Work to be completed: Within the material below, count how many lines contain "black". Answer with only that number.

Records provided:
● ● ● ● ●

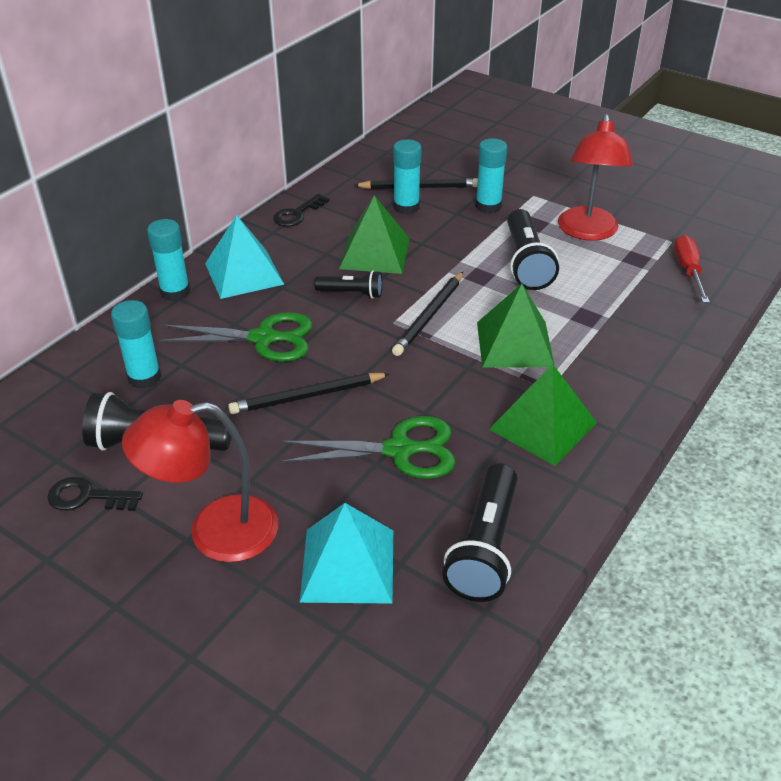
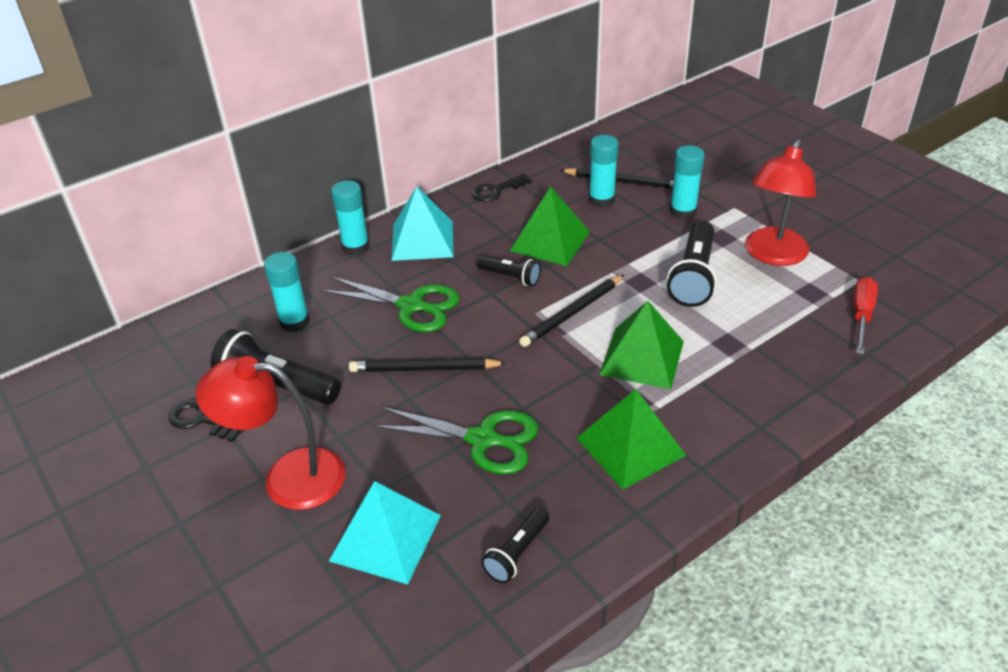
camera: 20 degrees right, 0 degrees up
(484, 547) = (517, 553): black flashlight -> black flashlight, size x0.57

● ● ● ● ●

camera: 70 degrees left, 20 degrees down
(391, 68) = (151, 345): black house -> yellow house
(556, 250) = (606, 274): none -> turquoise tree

● ● ● ● ●

Task response: 2